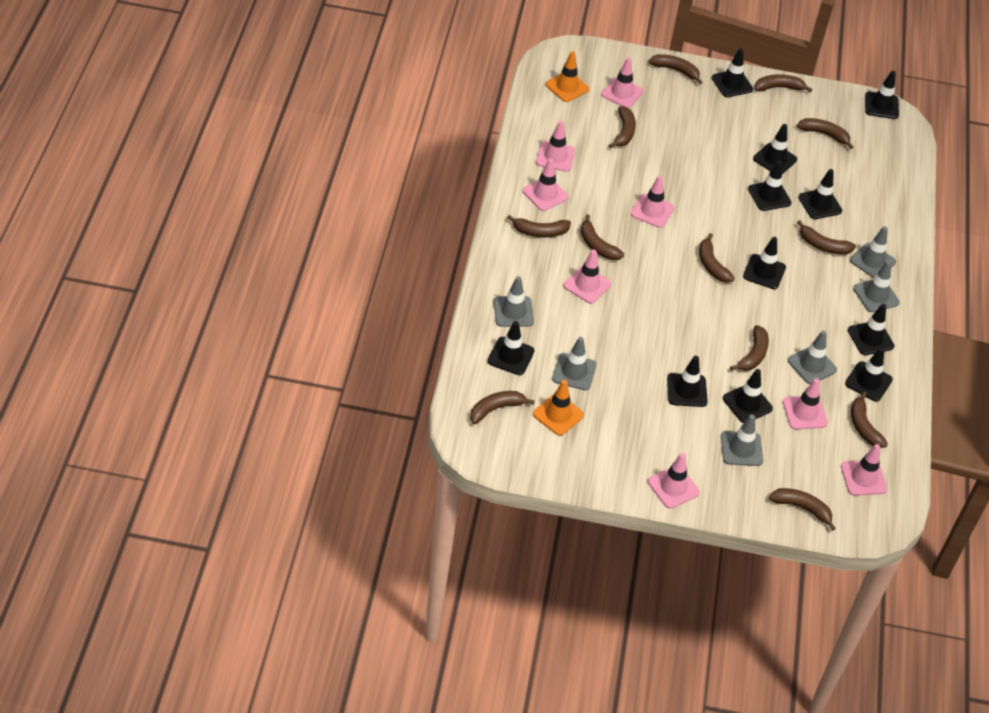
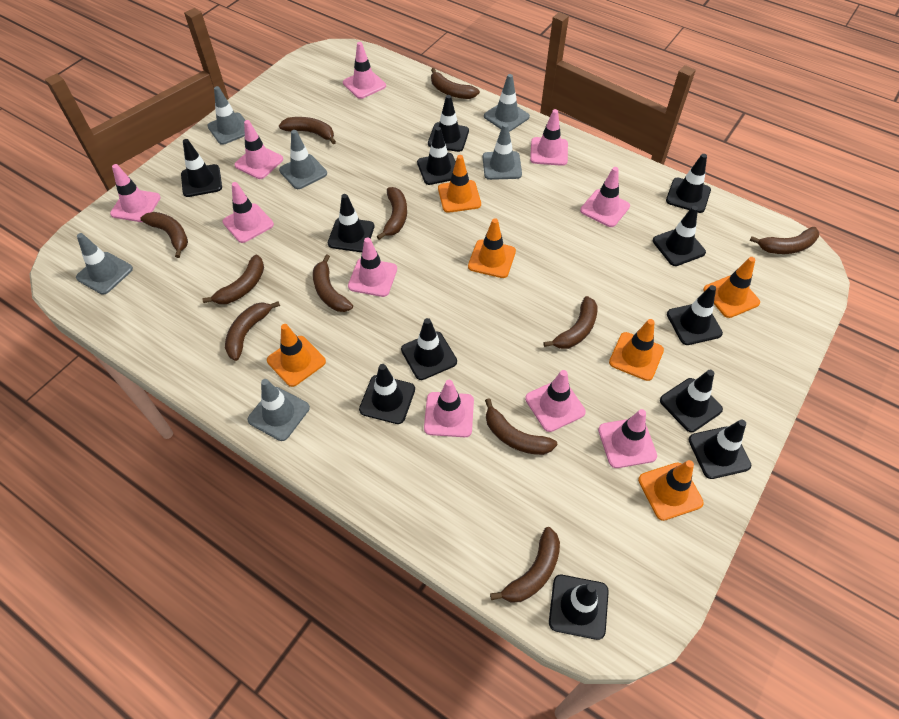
black traffic cone: 11 -> 12
brown banana: 12 -> 11
orange traffic cone: 2 -> 6
pink traffic cone: 8 -> 10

[WHAT YOU WILL DO]
Nothing but a number belongs in the answer: the tally of lines in the data holding "cone".

[TASK RESPONSE]
3